(Beginning of DATA EXTRACTS)

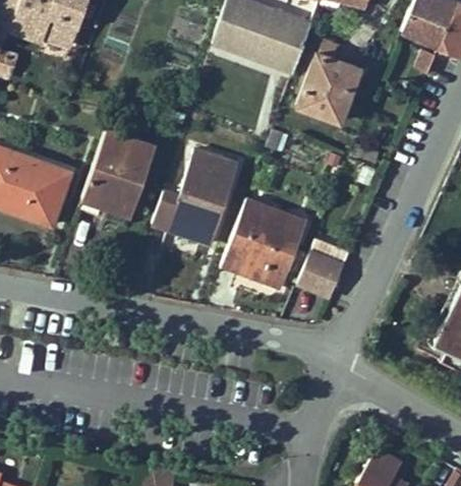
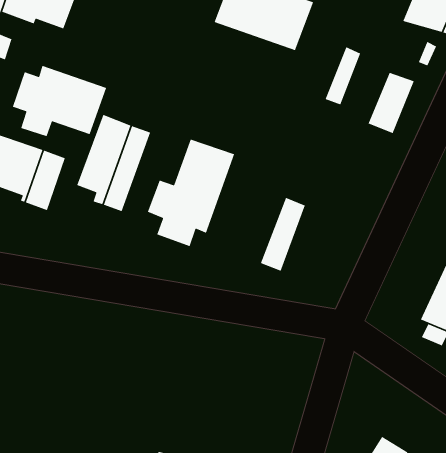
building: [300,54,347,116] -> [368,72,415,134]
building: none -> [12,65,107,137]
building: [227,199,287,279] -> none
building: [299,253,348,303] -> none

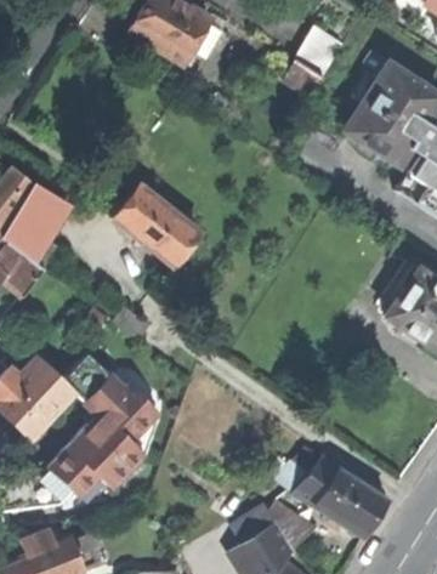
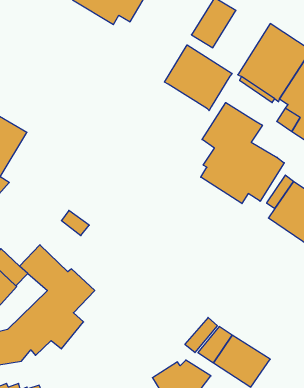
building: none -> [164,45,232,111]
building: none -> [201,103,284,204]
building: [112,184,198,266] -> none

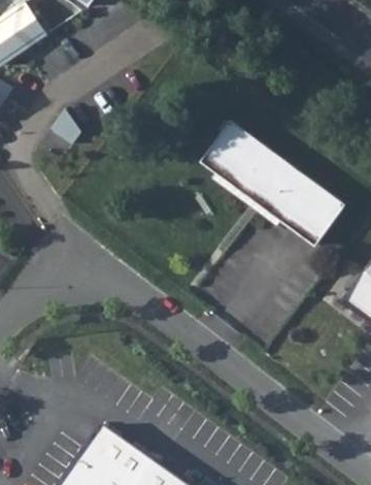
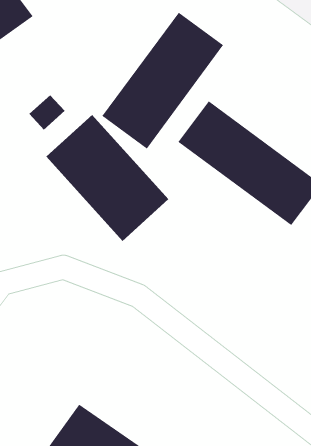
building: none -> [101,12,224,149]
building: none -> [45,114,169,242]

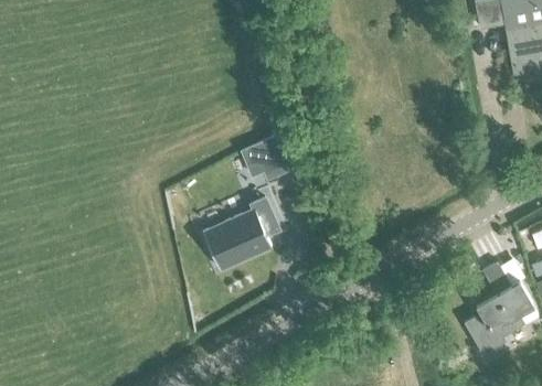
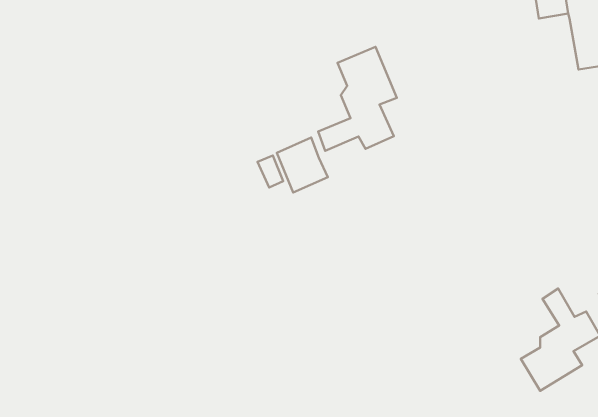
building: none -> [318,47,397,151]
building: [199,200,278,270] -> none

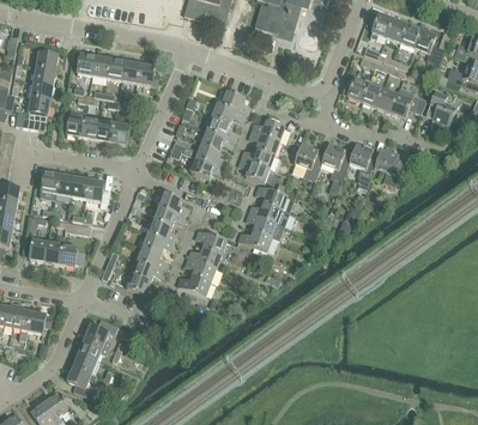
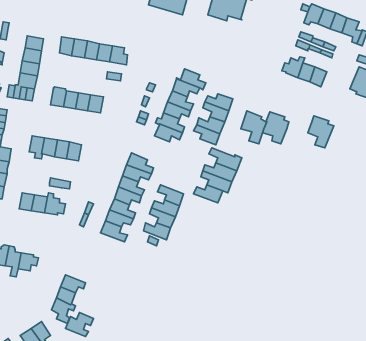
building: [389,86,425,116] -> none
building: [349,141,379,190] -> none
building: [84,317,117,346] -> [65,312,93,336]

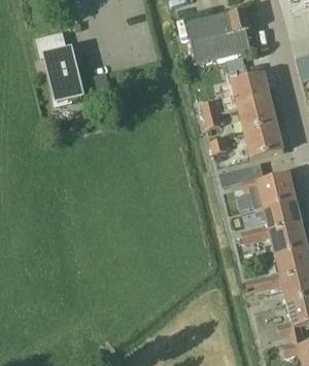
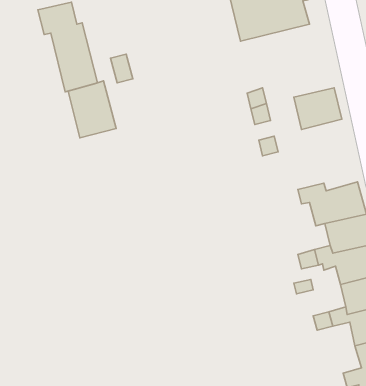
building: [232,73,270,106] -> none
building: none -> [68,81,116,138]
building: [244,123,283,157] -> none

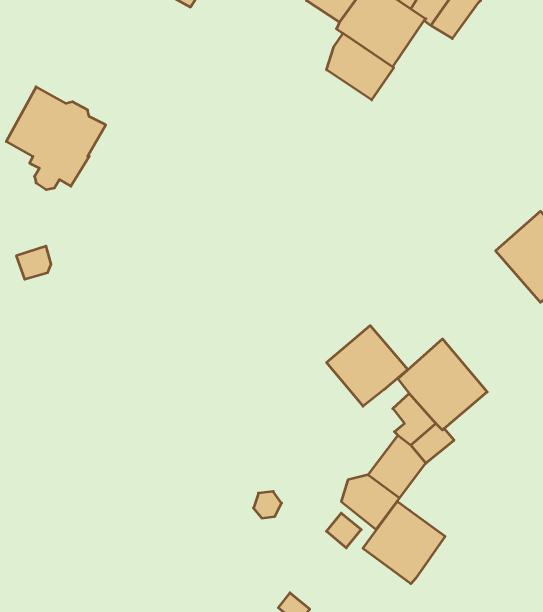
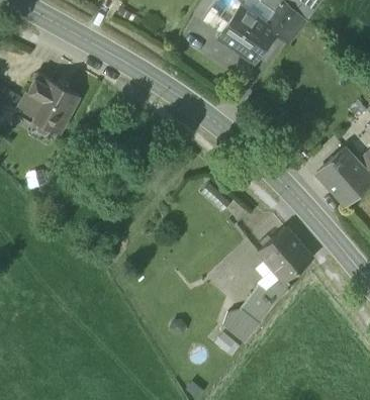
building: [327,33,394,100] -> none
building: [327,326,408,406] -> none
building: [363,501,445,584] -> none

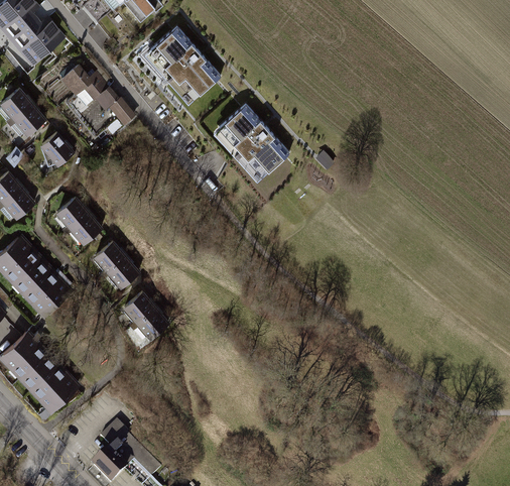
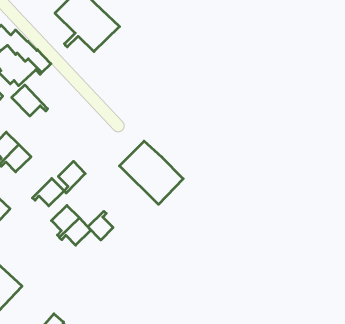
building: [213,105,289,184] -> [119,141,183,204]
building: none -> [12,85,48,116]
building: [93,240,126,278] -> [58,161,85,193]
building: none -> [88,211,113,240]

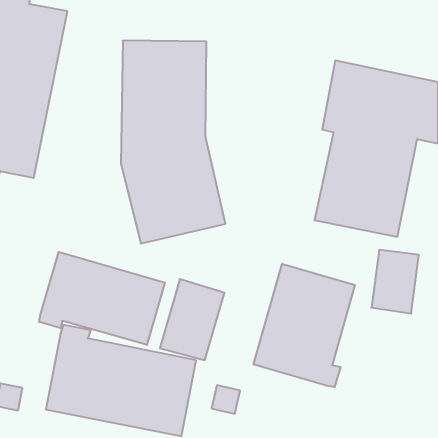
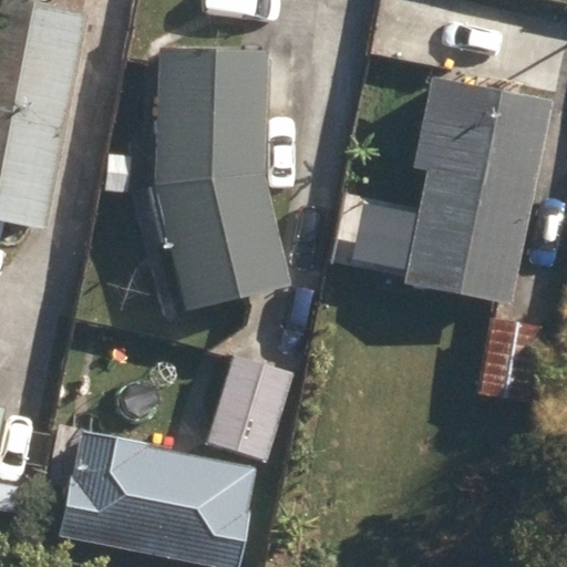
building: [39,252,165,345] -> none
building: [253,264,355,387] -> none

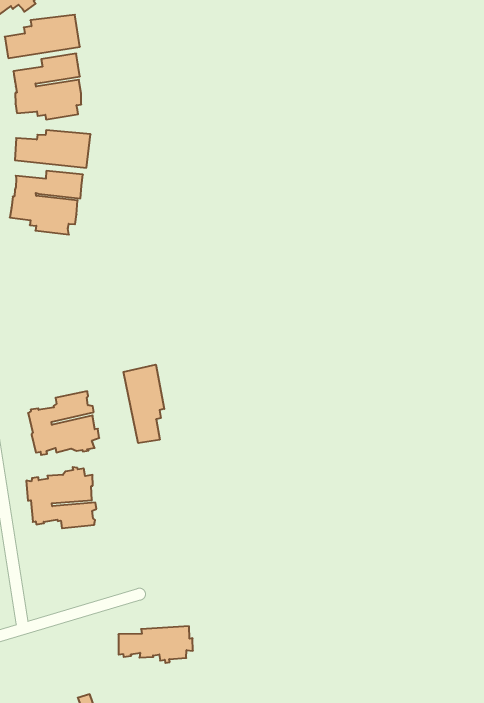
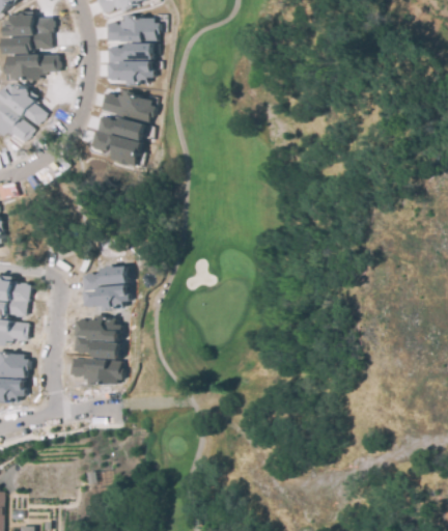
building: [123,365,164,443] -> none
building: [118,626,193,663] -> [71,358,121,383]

(End of DATA EXTRACTS)
(Beginning of DATA EXTRACTS)

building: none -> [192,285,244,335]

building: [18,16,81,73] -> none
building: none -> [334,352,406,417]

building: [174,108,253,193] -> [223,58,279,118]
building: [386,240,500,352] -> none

(End of DATA EXTRACTS)
(Beginning of DATA EXTRACTS)

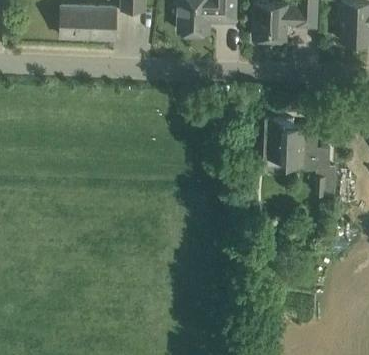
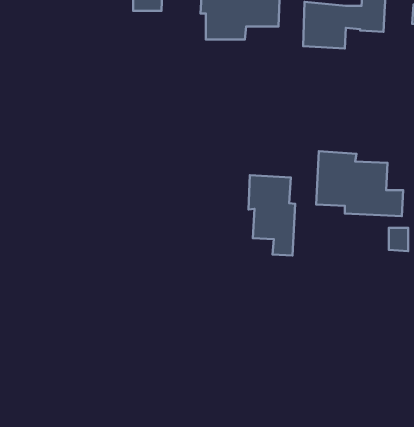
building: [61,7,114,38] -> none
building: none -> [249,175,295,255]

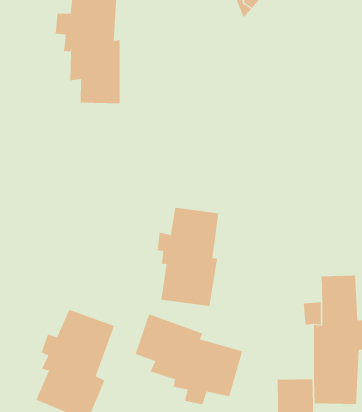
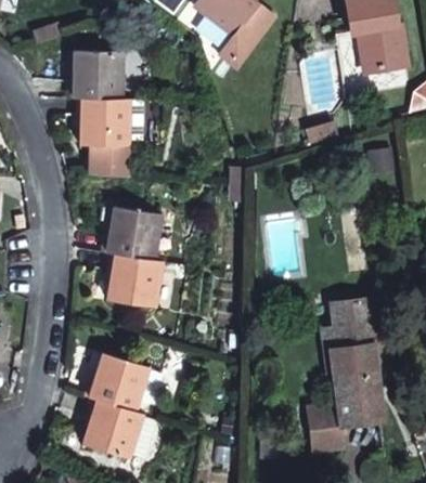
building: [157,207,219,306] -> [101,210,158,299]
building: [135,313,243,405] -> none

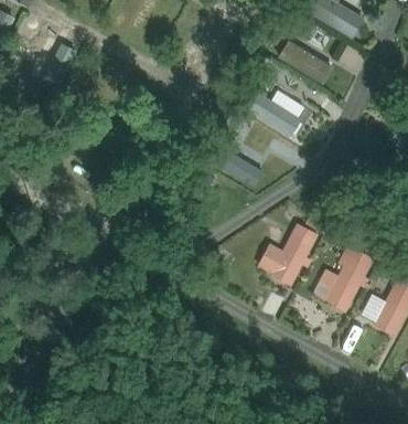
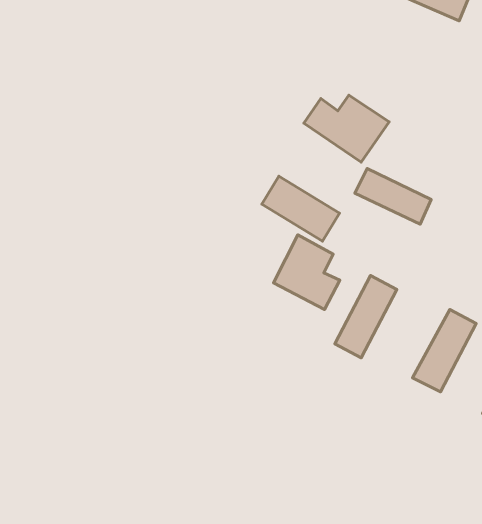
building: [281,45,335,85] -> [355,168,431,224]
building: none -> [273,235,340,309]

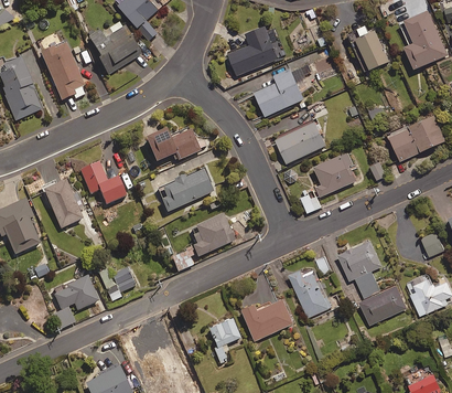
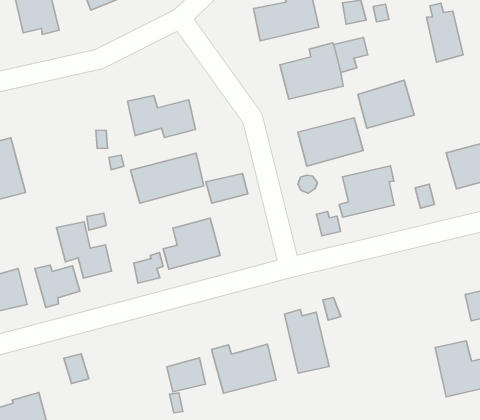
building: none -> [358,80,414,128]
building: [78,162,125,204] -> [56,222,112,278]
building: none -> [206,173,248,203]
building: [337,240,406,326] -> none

(End of DATA EXTRACTS)

# DIRECTIVE
In the records above, find the line containing "building: [135,313,243,405] -> none" and the line containing "building: [337,240,406,326] -> none", then give both of them again word for word along with every line between. Omit any pictures.

# SOLUTION TO THE EXERCISE
building: [135,313,243,405] -> none

building: [281,45,335,85] -> [355,168,431,224]
building: none -> [273,235,340,309]

building: none -> [358,80,414,128]
building: [78,162,125,204] -> [56,222,112,278]
building: none -> [206,173,248,203]
building: [337,240,406,326] -> none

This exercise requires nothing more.